'''

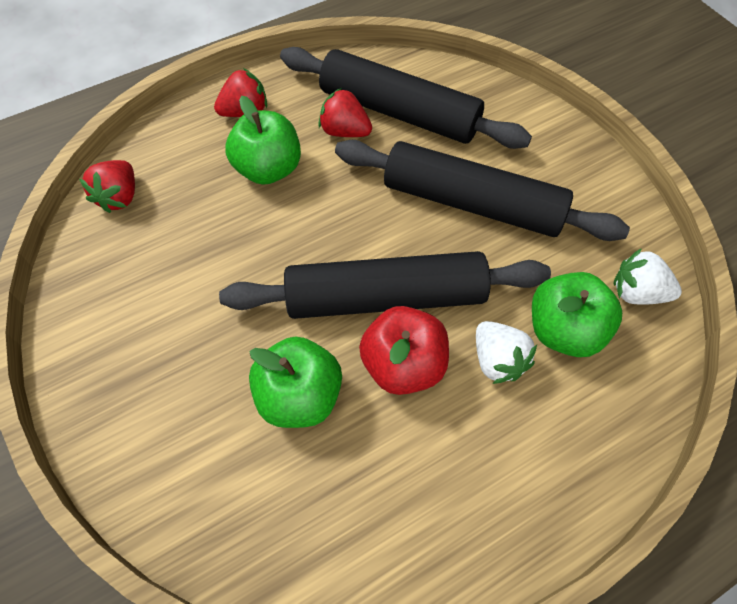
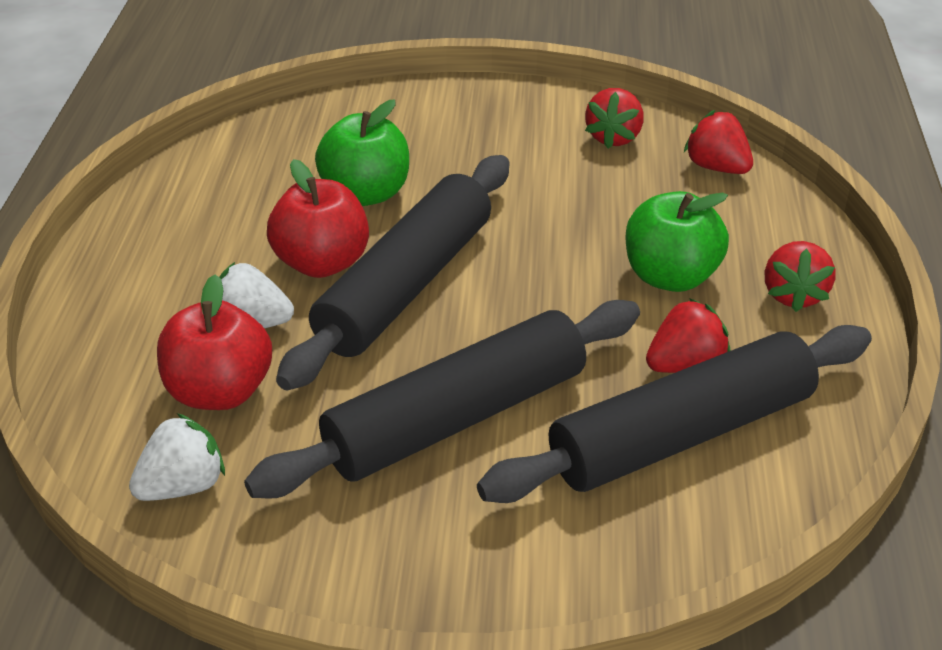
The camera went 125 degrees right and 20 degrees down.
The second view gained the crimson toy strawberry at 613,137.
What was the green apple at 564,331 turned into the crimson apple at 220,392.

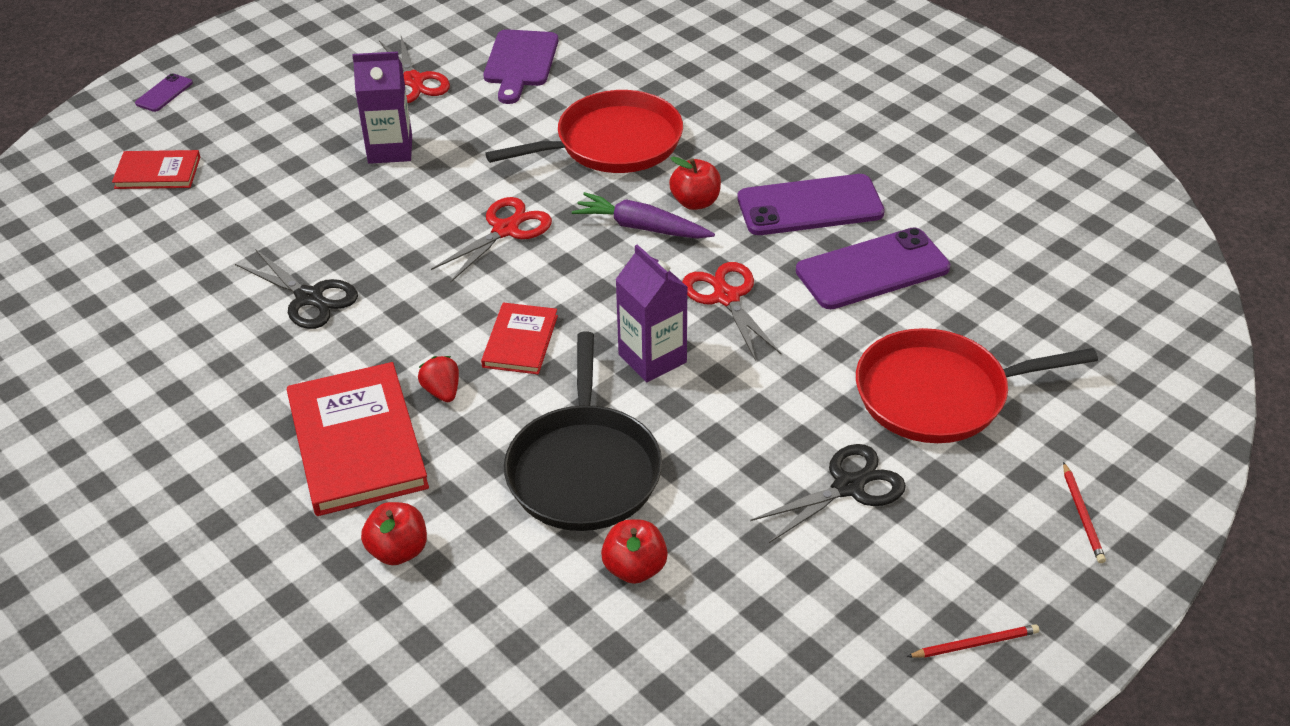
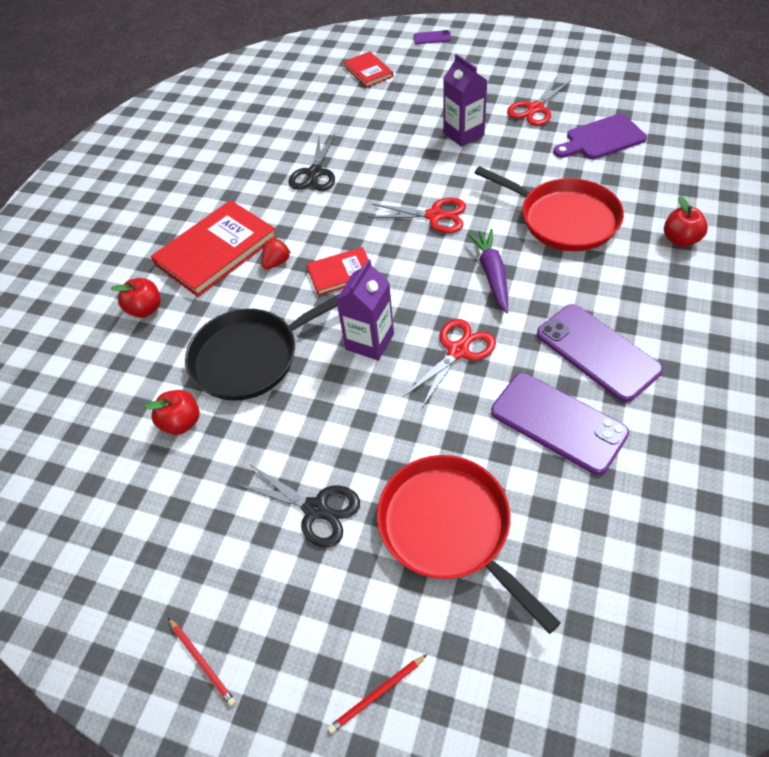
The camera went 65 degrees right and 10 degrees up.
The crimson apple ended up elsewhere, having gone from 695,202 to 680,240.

'''

- _WORK TASK_
Give the listing again in full, exactly as it is, but without its images.

- _RESPONSE BELOW_
The camera went 125 degrees right and 20 degrees down.
The second view gained the crimson toy strawberry at 613,137.
What was the green apple at 564,331 turned into the crimson apple at 220,392.

The camera went 65 degrees right and 10 degrees up.
The crimson apple ended up elsewhere, having gone from 695,202 to 680,240.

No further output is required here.